Your assignment => Transcribe exactly, please, the lines from the one containing "shifted: pear (green)" through the end of the records below, and leave out the pictures.

● ● ● ● ● ● ●

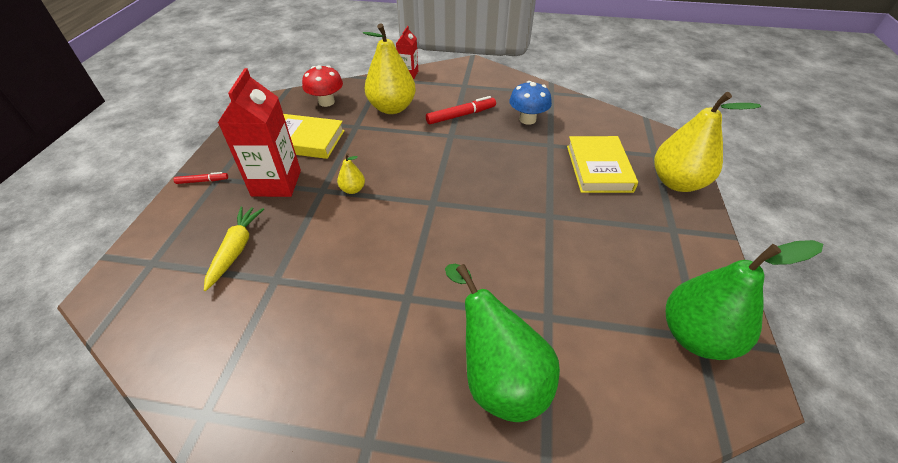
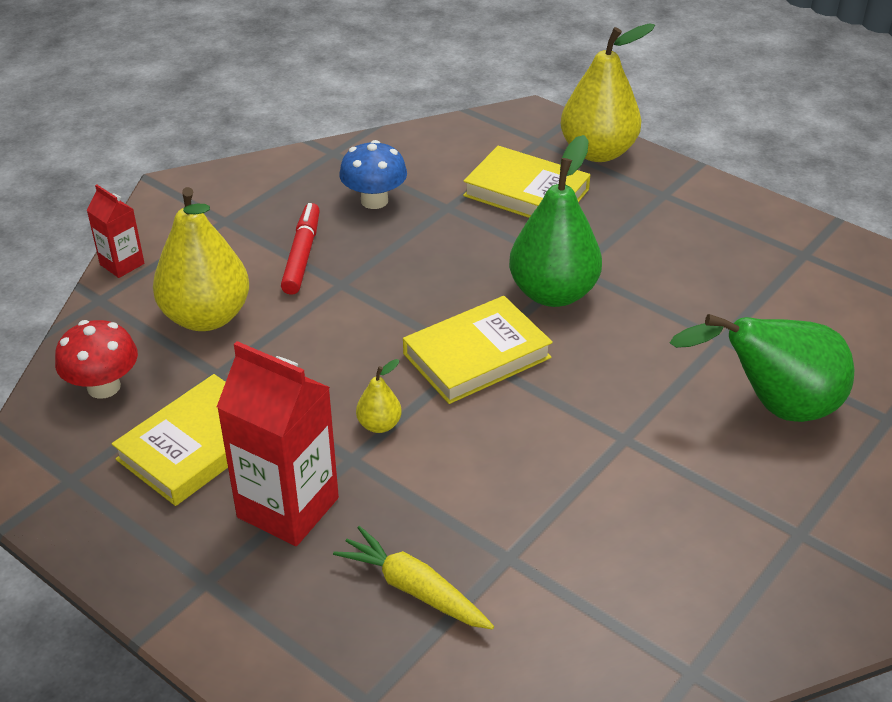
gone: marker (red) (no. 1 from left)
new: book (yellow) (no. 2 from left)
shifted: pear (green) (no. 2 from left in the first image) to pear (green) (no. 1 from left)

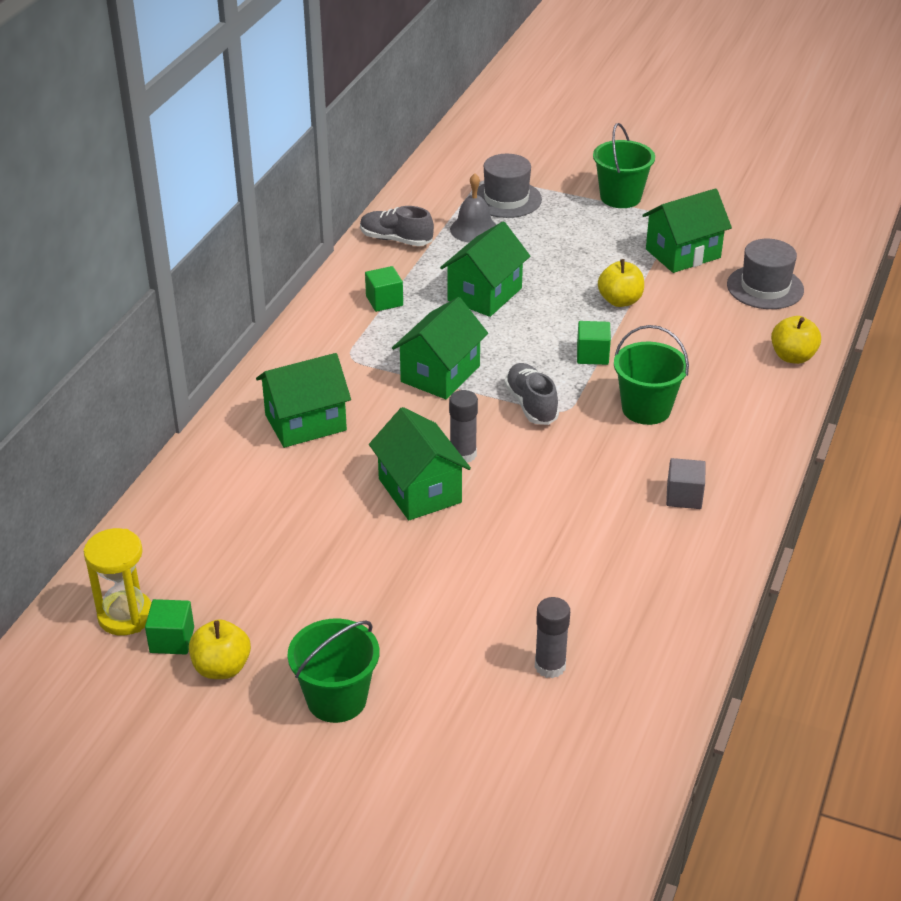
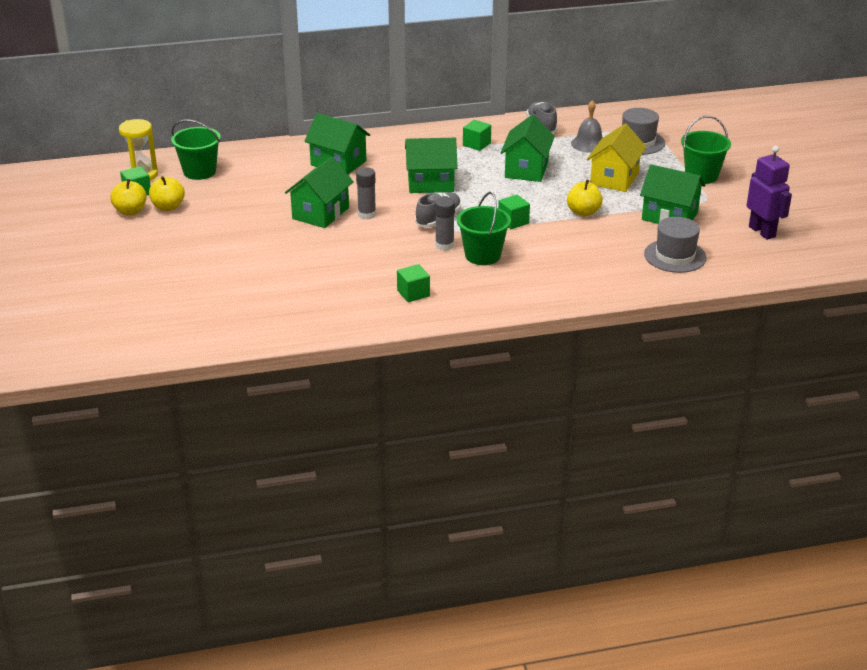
new: house (yellow); robot (purple)
shifted: apple (yellow) (no. 3 from left in the first image) to apple (yellow) (no. 2 from left); glue stick (grey) (no. 2 from left); bucket (green) (no. 1 from left)
repainted: cube (grey) to cube (green) (no. 2 from left)
rotated: house (green) (no. 4 from left) 75 degrees counterclockwise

● ● ● ● ● ● ●

Result of the exercise =>
shifted: pear (green) (no. 2 from left in the first image) to pear (green) (no. 1 from left)

new: house (yellow); robot (purple)
shifted: apple (yellow) (no. 3 from left in the first image) to apple (yellow) (no. 2 from left); glue stick (grey) (no. 2 from left); bucket (green) (no. 1 from left)
repainted: cube (grey) to cube (green) (no. 2 from left)
rotated: house (green) (no. 4 from left) 75 degrees counterclockwise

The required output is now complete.